#### Records shown ####
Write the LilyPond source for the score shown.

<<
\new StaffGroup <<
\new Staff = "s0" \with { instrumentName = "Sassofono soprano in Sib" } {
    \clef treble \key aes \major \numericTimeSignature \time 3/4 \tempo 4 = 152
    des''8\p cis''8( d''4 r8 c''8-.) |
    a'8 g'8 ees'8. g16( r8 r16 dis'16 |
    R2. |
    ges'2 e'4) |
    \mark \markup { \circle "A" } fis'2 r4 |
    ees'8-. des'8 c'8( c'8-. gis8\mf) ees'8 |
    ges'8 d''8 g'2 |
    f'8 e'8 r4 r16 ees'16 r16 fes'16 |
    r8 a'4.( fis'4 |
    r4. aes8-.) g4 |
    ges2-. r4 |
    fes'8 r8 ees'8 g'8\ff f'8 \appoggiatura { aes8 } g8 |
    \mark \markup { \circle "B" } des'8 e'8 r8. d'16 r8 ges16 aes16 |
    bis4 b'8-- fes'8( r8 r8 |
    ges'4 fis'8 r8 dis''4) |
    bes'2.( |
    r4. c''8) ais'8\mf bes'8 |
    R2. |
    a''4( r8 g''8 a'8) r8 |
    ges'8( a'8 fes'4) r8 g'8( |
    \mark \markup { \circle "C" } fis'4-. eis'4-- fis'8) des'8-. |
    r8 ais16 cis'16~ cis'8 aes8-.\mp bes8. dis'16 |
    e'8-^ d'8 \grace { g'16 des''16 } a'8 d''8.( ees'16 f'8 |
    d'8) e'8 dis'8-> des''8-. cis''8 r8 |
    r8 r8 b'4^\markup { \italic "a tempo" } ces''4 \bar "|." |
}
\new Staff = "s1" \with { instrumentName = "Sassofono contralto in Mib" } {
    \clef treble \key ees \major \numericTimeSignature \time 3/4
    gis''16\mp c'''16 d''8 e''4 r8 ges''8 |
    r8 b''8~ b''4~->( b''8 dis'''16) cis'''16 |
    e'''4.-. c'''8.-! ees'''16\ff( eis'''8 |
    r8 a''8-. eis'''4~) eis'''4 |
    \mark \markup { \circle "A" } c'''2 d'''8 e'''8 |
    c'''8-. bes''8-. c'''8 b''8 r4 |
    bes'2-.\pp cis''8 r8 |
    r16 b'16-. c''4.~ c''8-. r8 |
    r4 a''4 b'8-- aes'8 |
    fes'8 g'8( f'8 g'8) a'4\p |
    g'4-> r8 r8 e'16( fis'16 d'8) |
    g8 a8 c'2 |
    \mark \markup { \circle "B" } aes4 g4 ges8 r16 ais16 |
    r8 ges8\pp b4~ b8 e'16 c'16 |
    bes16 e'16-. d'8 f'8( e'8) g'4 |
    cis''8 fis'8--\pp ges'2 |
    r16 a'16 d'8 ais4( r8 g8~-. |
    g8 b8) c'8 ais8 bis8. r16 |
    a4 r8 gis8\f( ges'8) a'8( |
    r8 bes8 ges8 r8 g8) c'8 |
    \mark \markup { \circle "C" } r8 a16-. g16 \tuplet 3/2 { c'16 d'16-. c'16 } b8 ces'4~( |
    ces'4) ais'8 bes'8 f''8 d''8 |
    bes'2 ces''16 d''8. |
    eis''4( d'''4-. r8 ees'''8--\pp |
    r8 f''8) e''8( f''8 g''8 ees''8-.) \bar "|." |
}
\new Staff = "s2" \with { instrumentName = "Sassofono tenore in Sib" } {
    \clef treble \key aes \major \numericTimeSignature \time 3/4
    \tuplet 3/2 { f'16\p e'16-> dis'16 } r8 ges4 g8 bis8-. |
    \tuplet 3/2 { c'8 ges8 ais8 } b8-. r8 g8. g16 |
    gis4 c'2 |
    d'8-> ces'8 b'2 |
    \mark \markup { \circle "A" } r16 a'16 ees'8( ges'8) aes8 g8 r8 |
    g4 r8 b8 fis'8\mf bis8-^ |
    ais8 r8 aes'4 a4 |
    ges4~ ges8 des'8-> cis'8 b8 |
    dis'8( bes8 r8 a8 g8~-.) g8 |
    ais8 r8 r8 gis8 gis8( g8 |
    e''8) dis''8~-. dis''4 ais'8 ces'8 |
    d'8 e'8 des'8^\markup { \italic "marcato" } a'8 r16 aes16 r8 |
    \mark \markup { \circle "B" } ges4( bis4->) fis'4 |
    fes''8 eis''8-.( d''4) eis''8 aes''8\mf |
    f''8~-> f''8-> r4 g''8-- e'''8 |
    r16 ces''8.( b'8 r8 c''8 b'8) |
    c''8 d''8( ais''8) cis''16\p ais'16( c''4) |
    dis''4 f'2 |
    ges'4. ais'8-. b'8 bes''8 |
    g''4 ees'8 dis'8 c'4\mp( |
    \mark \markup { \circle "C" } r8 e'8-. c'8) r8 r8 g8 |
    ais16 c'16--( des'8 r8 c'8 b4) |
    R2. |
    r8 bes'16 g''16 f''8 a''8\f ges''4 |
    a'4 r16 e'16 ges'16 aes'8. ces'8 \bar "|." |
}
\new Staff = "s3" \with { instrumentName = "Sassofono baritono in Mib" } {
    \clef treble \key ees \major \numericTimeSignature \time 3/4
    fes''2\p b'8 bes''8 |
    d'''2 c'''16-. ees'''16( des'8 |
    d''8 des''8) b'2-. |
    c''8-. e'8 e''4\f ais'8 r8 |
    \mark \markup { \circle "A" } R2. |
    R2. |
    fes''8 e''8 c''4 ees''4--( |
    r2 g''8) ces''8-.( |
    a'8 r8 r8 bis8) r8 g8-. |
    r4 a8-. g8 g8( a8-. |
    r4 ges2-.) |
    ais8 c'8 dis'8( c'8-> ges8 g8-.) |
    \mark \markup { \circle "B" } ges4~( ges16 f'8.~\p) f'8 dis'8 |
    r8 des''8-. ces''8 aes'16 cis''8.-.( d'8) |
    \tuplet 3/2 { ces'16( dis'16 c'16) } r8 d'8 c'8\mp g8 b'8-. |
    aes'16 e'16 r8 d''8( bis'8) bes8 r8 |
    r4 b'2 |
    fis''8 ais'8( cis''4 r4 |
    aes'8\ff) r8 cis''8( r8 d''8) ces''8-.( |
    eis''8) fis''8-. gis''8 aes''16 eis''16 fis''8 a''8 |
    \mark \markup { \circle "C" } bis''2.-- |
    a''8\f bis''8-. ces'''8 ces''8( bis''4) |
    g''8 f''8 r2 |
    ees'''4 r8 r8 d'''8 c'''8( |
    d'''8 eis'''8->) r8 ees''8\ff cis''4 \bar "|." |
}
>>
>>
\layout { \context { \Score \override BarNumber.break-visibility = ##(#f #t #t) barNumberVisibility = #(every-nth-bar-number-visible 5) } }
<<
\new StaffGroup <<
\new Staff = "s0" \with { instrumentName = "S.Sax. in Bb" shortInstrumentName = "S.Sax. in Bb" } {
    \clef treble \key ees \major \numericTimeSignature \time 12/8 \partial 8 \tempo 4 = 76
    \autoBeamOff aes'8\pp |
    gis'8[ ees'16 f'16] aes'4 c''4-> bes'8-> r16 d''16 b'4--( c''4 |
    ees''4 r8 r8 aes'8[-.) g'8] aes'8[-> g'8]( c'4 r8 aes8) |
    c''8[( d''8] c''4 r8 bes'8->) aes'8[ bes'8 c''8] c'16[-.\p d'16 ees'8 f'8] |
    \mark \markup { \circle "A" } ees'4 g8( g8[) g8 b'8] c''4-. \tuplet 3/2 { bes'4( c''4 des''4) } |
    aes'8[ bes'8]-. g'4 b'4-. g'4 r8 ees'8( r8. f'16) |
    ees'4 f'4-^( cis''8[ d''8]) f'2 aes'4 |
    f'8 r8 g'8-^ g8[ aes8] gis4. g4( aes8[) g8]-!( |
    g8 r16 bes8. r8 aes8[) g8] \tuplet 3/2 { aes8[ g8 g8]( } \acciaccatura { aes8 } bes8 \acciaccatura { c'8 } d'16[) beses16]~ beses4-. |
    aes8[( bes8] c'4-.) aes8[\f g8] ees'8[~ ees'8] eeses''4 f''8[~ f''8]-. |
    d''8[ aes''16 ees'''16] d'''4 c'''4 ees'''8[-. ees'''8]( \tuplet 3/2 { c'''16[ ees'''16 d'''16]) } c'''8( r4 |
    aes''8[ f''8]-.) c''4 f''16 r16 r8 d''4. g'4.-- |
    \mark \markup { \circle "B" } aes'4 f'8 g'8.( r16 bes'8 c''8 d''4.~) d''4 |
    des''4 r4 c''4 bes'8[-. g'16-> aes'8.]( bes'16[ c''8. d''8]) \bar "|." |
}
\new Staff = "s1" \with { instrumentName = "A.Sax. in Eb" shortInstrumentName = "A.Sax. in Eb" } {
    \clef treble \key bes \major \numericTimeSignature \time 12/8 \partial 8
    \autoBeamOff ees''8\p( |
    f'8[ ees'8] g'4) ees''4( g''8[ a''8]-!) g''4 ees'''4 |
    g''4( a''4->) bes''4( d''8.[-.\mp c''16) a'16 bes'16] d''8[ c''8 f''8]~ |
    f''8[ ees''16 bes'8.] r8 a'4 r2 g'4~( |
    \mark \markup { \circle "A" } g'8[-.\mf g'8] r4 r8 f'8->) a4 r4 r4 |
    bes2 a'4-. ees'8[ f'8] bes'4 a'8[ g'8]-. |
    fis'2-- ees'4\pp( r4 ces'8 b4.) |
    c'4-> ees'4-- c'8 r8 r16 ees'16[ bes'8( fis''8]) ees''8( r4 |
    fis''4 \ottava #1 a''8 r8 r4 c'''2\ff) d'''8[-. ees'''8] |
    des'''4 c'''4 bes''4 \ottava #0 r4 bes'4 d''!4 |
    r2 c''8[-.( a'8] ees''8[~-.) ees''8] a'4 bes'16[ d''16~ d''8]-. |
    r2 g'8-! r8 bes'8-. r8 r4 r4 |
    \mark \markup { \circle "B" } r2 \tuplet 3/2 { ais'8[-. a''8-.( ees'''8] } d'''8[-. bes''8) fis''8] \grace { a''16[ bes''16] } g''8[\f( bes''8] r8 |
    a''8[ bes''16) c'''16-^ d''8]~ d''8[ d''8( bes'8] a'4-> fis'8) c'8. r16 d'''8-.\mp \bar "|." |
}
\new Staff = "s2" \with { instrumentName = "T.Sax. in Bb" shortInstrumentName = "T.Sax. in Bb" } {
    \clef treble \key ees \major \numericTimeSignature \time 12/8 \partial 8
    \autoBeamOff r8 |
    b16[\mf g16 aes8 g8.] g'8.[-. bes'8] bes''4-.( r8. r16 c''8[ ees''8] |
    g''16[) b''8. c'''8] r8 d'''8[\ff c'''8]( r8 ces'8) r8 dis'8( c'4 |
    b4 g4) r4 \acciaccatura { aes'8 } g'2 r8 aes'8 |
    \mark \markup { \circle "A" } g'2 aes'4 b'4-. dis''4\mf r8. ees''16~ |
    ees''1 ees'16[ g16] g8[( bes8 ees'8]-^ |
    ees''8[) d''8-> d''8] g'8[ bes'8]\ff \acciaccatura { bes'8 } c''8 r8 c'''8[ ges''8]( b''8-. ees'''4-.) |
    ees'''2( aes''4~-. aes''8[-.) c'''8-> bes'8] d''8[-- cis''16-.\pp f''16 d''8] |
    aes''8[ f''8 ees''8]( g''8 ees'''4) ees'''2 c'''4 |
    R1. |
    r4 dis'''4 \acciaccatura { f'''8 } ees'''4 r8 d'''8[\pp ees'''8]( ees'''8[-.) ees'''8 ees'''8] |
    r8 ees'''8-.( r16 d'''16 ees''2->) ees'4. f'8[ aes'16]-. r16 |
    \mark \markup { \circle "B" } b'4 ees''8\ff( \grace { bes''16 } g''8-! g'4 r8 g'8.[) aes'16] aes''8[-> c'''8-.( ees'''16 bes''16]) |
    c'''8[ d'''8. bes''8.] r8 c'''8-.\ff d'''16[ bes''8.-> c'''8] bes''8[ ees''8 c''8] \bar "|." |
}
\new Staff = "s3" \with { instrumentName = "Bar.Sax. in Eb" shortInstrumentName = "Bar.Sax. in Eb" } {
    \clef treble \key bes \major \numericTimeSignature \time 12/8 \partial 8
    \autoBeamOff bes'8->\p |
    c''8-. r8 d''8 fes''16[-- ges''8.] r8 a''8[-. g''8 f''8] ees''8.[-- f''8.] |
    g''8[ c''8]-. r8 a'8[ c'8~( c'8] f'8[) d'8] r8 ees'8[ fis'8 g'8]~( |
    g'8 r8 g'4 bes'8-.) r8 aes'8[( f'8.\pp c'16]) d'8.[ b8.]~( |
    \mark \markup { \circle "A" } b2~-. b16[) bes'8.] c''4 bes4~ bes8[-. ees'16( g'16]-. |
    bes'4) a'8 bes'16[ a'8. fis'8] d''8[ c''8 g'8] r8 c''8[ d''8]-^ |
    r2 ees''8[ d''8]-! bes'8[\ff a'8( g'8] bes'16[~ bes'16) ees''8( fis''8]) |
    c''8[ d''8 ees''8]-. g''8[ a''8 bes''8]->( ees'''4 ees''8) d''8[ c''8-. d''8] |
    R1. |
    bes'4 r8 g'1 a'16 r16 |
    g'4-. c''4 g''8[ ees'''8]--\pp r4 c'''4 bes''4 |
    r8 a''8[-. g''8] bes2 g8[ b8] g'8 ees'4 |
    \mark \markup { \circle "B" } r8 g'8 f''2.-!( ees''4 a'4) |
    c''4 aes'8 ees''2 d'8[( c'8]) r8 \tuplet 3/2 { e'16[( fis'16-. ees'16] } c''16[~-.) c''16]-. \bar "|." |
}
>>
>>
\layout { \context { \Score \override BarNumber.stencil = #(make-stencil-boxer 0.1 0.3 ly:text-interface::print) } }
####
■ What you should do ■
Pull out each line of the listing above that contains the string "context" and copy those lines in full.

■ Solution to this problem ■
\layout { \context { \Score \override BarNumber.break-visibility = ##(#f #t #t) barNumberVisibility = #(every-nth-bar-number-visible 5) } }
\layout { \context { \Score \override BarNumber.stencil = #(make-stencil-boxer 0.1 0.3 ly:text-interface::print) } }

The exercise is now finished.